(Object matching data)
======

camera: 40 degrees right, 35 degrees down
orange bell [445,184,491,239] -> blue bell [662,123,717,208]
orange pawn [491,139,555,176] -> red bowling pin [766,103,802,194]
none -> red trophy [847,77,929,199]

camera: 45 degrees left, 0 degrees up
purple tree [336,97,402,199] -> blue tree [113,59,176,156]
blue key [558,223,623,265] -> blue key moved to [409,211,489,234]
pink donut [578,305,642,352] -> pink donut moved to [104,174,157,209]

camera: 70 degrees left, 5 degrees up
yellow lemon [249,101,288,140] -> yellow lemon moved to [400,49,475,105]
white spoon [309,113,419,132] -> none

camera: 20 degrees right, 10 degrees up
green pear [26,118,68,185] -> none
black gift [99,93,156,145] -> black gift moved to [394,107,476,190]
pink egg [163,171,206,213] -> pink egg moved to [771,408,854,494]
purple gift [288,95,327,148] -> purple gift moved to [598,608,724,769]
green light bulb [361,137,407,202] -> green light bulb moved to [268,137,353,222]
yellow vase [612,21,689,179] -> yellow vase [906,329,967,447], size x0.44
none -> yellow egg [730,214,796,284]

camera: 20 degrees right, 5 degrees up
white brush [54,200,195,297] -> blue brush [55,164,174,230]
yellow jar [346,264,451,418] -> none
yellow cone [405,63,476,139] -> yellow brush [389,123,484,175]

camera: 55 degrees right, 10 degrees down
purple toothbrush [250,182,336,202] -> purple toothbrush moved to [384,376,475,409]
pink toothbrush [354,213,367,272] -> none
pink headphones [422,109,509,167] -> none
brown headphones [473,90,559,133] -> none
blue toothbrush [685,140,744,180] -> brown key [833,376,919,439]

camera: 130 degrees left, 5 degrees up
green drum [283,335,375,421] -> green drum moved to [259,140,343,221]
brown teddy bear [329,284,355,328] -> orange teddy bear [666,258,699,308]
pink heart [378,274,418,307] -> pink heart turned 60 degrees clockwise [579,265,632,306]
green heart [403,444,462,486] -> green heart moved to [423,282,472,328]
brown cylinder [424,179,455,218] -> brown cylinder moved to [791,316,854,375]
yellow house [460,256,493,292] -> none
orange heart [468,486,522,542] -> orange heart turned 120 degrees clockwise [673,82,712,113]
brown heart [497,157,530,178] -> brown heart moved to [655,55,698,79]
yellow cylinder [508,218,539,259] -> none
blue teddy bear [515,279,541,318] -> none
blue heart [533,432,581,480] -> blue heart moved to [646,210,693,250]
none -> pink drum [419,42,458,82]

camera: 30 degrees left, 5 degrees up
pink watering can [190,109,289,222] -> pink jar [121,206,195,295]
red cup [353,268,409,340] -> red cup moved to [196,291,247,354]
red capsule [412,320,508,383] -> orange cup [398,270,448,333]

======

__Work to be completed__. Write down exactly the span of lines above from the one containing "pink donut [578,305,642,352]" to the one containing "green pear [26,118,68,185] -> none", both ends included.

__Solved exercise__.
pink donut [578,305,642,352] -> pink donut moved to [104,174,157,209]

camera: 70 degrees left, 5 degrees up
yellow lemon [249,101,288,140] -> yellow lemon moved to [400,49,475,105]
white spoon [309,113,419,132] -> none

camera: 20 degrees right, 10 degrees up
green pear [26,118,68,185] -> none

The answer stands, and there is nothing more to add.